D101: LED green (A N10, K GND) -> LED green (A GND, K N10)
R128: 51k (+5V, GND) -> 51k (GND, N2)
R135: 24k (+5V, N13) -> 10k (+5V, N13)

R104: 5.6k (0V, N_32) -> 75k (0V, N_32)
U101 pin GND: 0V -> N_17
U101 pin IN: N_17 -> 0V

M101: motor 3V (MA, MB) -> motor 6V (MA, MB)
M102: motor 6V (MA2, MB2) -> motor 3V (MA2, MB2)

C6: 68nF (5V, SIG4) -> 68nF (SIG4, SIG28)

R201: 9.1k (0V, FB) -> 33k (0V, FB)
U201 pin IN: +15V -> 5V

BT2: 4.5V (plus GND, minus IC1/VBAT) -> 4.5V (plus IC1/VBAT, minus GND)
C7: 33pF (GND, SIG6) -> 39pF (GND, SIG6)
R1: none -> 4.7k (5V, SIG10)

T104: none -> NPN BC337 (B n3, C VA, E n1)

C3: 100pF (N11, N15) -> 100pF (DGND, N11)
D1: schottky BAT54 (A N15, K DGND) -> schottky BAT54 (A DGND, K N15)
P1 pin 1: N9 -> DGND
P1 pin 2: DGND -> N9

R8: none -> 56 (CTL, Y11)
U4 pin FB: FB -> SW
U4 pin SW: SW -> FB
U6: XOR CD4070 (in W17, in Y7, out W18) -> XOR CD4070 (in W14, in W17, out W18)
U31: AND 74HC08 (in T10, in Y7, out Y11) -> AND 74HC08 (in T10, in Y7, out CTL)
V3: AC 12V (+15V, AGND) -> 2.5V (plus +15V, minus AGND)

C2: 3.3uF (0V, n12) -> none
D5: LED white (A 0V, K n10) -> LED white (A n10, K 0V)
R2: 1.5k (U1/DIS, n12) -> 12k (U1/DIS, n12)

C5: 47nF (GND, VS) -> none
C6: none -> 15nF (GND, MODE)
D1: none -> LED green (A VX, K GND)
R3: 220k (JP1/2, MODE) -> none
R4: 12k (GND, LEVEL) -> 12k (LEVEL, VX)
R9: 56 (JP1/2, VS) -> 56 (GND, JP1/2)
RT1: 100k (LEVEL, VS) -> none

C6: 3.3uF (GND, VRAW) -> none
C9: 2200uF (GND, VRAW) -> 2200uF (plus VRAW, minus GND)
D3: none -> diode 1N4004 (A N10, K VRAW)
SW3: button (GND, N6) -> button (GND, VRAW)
^^^^
WHAT TO PRODUCE: Transcribe all of the data, keeping every line identical.

ANSWER FOR THIS EXERCISE:
D101: LED green (A N10, K GND) -> LED green (A GND, K N10)
R128: 51k (+5V, GND) -> 51k (GND, N2)
R135: 24k (+5V, N13) -> 10k (+5V, N13)

R104: 5.6k (0V, N_32) -> 75k (0V, N_32)
U101 pin GND: 0V -> N_17
U101 pin IN: N_17 -> 0V

M101: motor 3V (MA, MB) -> motor 6V (MA, MB)
M102: motor 6V (MA2, MB2) -> motor 3V (MA2, MB2)

C6: 68nF (5V, SIG4) -> 68nF (SIG4, SIG28)

R201: 9.1k (0V, FB) -> 33k (0V, FB)
U201 pin IN: +15V -> 5V

BT2: 4.5V (plus GND, minus IC1/VBAT) -> 4.5V (plus IC1/VBAT, minus GND)
C7: 33pF (GND, SIG6) -> 39pF (GND, SIG6)
R1: none -> 4.7k (5V, SIG10)

T104: none -> NPN BC337 (B n3, C VA, E n1)

C3: 100pF (N11, N15) -> 100pF (DGND, N11)
D1: schottky BAT54 (A N15, K DGND) -> schottky BAT54 (A DGND, K N15)
P1 pin 1: N9 -> DGND
P1 pin 2: DGND -> N9

R8: none -> 56 (CTL, Y11)
U4 pin FB: FB -> SW
U4 pin SW: SW -> FB
U6: XOR CD4070 (in W17, in Y7, out W18) -> XOR CD4070 (in W14, in W17, out W18)
U31: AND 74HC08 (in T10, in Y7, out Y11) -> AND 74HC08 (in T10, in Y7, out CTL)
V3: AC 12V (+15V, AGND) -> 2.5V (plus +15V, minus AGND)

C2: 3.3uF (0V, n12) -> none
D5: LED white (A 0V, K n10) -> LED white (A n10, K 0V)
R2: 1.5k (U1/DIS, n12) -> 12k (U1/DIS, n12)

C5: 47nF (GND, VS) -> none
C6: none -> 15nF (GND, MODE)
D1: none -> LED green (A VX, K GND)
R3: 220k (JP1/2, MODE) -> none
R4: 12k (GND, LEVEL) -> 12k (LEVEL, VX)
R9: 56 (JP1/2, VS) -> 56 (GND, JP1/2)
RT1: 100k (LEVEL, VS) -> none

C6: 3.3uF (GND, VRAW) -> none
C9: 2200uF (GND, VRAW) -> 2200uF (plus VRAW, minus GND)
D3: none -> diode 1N4004 (A N10, K VRAW)
SW3: button (GND, N6) -> button (GND, VRAW)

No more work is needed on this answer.